#### Provided material:
* * * *
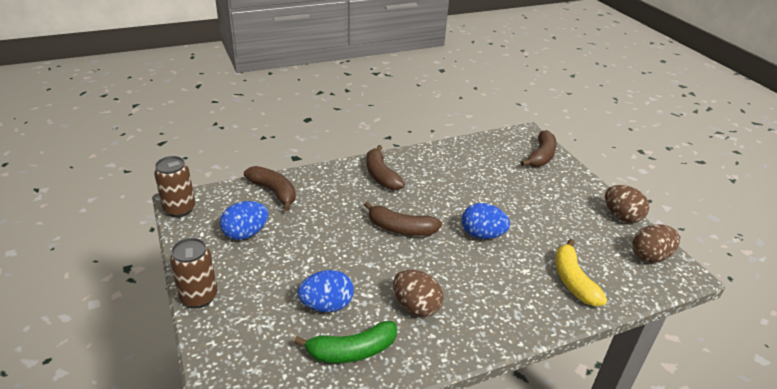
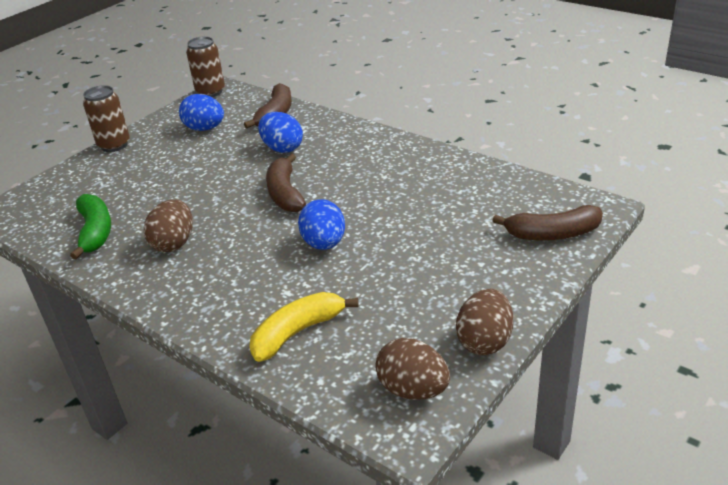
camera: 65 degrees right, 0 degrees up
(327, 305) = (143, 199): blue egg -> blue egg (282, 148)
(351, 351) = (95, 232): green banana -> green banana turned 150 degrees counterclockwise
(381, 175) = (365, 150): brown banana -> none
* * * *
Each line from the one containing "(351, 351) = (95, 232): green" down to the last line of the material above is to be transcribed exactly, with nothing else included.

(351, 351) = (95, 232): green banana -> green banana turned 150 degrees counterclockwise
(381, 175) = (365, 150): brown banana -> none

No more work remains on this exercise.